# [Description of the task]
Instruction for the data below: set down exactly the lines from the line with "Where the solid" to the line with "The second view lost the cone shape in royal", inclusive, and no others.

(Stored items from a collection)

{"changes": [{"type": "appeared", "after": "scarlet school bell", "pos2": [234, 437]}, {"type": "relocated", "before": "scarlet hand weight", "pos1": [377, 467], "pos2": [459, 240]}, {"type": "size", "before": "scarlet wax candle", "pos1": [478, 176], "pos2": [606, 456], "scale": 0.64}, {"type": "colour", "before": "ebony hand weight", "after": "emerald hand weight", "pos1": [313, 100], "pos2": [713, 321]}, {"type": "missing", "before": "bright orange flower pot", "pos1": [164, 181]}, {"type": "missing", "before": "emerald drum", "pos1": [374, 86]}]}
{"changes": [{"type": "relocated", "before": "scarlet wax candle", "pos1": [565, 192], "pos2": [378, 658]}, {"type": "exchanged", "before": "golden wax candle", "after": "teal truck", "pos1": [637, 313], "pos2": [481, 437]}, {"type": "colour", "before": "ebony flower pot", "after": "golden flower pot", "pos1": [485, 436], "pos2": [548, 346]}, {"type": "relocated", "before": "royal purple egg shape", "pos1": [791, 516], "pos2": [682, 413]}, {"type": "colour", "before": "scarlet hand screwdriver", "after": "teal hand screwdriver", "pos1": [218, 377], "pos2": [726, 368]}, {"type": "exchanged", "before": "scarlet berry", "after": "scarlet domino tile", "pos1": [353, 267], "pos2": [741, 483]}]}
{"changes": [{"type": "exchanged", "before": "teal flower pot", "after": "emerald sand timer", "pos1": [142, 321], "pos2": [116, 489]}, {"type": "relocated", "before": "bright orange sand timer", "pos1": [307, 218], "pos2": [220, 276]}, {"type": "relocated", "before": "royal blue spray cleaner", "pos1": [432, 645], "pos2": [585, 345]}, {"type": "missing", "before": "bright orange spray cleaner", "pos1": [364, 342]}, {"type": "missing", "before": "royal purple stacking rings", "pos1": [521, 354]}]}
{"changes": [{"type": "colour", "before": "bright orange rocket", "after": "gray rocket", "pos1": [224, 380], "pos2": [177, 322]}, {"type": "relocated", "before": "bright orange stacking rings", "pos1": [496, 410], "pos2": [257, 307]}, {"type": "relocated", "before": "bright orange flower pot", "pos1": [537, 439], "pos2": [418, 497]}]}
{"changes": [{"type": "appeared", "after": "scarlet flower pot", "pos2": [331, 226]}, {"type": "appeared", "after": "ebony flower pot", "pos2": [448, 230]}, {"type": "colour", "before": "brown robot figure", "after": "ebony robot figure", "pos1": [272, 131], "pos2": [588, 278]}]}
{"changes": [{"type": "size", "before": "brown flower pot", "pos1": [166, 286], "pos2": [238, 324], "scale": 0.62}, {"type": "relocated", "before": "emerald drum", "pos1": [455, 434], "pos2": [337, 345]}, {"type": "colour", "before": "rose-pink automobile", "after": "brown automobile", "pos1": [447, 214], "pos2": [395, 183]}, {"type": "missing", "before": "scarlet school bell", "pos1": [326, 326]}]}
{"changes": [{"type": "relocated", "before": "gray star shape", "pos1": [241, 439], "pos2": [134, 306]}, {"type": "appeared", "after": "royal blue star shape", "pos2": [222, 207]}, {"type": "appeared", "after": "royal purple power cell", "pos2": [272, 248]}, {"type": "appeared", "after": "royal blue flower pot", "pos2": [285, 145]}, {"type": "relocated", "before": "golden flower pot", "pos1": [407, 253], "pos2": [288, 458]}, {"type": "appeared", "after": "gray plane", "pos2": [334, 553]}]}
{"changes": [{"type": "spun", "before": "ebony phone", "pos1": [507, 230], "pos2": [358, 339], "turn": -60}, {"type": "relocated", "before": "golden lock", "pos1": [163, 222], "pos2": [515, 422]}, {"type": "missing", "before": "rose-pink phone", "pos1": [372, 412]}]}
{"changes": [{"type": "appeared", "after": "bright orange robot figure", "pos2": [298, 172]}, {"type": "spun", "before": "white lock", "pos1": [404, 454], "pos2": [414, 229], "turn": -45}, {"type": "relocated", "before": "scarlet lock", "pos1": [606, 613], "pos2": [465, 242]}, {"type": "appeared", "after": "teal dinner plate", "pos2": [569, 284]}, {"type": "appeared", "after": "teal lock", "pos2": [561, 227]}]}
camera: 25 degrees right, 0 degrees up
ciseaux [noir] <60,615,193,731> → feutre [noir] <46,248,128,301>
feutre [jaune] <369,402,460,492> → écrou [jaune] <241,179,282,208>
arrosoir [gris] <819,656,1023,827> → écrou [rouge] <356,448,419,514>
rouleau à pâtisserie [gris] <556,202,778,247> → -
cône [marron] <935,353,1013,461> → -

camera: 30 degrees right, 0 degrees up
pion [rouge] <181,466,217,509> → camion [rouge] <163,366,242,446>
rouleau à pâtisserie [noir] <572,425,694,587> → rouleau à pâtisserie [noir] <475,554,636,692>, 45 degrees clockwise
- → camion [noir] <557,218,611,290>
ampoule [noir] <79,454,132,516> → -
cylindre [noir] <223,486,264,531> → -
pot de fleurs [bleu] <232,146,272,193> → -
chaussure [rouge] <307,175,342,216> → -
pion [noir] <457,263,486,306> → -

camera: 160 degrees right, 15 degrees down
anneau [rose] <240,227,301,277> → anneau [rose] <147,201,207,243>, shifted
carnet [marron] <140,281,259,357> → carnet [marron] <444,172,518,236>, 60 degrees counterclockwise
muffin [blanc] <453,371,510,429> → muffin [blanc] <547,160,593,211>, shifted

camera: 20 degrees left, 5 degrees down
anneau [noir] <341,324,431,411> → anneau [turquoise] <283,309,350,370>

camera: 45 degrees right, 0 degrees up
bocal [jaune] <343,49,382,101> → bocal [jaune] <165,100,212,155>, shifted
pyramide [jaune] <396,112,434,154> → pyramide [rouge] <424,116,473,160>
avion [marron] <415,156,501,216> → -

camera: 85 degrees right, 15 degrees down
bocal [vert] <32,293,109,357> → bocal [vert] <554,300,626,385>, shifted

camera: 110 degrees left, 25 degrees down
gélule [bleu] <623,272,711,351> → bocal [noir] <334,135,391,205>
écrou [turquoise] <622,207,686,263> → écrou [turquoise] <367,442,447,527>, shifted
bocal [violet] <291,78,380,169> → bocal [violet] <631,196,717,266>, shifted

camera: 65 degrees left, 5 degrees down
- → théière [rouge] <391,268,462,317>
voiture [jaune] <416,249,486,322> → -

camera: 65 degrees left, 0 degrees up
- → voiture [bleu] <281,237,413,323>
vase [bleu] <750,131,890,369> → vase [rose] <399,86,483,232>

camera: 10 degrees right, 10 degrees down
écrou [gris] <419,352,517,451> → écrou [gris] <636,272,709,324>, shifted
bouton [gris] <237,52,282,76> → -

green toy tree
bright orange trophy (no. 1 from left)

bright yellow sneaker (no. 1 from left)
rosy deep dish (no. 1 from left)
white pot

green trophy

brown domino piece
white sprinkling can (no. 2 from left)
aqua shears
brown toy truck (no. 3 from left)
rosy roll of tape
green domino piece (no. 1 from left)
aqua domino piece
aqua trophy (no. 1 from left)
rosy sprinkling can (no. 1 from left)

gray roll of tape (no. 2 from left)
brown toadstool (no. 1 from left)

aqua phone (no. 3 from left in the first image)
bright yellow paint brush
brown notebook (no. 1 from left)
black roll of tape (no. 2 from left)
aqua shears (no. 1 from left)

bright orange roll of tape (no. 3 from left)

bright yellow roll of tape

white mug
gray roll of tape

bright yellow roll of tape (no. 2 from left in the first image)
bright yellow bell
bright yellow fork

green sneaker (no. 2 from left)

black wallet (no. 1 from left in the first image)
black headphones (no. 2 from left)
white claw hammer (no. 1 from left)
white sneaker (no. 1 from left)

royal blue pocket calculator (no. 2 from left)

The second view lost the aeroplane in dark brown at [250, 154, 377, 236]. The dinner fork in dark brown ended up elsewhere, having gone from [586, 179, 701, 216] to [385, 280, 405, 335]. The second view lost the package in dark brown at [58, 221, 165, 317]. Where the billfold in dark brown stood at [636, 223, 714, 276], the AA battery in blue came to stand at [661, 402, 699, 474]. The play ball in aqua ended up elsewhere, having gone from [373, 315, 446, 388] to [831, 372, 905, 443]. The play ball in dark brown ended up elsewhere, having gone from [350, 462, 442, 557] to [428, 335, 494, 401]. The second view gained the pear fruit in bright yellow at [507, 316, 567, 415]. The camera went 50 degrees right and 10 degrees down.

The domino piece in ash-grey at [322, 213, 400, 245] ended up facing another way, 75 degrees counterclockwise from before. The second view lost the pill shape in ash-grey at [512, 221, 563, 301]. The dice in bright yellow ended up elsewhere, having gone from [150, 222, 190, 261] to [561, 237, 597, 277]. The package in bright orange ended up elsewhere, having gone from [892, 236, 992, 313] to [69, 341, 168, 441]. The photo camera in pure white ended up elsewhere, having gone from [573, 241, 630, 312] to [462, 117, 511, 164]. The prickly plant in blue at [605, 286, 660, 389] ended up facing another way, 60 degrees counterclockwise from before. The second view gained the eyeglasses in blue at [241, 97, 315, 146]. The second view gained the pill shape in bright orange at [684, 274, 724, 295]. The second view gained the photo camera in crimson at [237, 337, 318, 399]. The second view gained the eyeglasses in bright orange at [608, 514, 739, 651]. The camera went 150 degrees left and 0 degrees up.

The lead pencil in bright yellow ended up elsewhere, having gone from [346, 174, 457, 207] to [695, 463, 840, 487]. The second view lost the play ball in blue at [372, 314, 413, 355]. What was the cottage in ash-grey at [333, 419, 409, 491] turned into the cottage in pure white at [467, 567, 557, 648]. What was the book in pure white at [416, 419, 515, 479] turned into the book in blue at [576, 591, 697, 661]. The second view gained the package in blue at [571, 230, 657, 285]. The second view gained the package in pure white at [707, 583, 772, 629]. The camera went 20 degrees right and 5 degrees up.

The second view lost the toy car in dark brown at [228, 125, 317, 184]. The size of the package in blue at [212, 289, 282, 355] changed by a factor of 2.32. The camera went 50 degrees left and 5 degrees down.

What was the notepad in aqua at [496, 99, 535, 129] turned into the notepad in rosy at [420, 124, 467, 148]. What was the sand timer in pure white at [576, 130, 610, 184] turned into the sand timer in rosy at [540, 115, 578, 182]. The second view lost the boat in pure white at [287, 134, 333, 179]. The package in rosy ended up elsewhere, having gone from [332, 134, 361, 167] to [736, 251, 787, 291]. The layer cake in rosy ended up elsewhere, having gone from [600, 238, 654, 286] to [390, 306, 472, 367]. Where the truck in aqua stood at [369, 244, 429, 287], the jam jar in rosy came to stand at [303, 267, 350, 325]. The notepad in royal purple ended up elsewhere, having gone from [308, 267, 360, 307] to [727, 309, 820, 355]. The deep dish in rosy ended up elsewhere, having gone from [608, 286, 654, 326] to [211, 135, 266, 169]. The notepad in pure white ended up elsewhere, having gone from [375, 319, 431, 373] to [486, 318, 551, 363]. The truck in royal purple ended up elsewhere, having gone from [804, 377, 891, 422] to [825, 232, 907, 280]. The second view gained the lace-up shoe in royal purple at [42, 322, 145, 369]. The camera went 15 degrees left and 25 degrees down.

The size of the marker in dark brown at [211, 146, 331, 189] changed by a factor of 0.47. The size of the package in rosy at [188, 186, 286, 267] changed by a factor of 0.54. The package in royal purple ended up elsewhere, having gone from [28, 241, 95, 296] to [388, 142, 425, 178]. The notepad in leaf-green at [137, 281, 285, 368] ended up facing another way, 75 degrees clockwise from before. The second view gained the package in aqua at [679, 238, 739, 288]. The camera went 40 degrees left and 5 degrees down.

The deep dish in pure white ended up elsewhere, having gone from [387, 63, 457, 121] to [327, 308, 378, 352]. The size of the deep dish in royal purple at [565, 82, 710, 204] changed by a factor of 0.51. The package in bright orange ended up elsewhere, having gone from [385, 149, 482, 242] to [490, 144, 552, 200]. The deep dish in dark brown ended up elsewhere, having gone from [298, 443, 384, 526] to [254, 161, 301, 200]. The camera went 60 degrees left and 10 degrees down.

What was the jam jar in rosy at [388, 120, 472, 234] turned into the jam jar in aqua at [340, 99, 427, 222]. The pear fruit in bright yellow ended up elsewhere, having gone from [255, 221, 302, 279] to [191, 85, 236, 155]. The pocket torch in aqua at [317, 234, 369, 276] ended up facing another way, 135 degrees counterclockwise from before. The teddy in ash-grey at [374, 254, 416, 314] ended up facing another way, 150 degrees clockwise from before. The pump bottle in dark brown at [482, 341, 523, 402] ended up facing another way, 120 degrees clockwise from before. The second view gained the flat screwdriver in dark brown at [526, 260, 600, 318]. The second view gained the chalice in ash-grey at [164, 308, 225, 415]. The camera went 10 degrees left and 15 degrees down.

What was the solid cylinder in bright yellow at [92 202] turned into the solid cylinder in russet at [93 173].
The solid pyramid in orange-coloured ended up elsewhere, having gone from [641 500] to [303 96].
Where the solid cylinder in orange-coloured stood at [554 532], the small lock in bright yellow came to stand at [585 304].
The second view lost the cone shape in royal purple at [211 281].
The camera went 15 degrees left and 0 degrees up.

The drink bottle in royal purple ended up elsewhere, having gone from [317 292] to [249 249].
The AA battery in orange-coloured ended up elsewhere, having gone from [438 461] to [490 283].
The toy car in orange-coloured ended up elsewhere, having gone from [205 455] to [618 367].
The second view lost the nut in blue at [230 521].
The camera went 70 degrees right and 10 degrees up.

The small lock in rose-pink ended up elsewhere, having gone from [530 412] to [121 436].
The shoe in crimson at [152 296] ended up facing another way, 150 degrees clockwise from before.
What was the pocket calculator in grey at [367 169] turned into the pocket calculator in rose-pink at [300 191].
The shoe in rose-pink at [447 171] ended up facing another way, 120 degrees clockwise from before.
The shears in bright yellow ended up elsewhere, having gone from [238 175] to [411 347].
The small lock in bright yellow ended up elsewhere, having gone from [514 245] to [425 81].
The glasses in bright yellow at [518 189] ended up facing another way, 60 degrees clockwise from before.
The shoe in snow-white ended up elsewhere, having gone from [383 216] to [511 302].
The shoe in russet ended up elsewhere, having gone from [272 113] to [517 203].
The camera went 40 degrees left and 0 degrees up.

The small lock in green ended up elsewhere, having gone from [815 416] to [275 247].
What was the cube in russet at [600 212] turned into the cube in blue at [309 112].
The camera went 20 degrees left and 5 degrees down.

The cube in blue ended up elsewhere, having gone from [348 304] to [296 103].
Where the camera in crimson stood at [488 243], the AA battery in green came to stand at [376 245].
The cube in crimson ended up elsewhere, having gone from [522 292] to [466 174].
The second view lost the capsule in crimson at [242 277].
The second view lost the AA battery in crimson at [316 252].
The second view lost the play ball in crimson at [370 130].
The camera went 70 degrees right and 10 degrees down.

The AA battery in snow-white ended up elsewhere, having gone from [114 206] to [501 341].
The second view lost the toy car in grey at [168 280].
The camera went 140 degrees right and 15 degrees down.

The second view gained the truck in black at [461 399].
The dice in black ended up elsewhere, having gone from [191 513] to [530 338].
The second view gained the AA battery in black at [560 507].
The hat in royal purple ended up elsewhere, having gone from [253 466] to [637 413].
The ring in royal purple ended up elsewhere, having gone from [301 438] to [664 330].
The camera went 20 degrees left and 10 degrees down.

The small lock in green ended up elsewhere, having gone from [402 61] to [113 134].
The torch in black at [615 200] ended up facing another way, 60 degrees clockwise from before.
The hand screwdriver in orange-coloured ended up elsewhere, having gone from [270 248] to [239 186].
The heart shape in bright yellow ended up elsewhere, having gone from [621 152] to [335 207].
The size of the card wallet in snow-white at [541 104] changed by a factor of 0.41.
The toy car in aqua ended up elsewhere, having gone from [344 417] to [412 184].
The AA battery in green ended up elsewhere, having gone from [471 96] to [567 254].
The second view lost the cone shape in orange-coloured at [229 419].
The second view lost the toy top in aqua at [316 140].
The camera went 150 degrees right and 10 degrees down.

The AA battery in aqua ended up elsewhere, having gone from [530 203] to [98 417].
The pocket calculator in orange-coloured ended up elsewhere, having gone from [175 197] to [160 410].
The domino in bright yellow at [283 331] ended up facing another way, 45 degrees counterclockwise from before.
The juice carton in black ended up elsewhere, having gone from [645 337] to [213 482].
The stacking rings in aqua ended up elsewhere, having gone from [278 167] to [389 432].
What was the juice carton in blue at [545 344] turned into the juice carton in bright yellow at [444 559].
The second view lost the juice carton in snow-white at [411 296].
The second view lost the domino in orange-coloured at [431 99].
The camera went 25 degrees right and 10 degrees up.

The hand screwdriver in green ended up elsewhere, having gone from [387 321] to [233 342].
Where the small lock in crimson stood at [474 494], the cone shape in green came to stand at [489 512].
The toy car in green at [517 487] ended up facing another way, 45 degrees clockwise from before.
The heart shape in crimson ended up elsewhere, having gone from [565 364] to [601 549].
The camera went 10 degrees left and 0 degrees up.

# [Answer area]
Where the solid cylinder in orange-coloured stood at [554 532], the small lock in bright yellow came to stand at [585 304].
The second view lost the cone shape in royal purple at [211 281].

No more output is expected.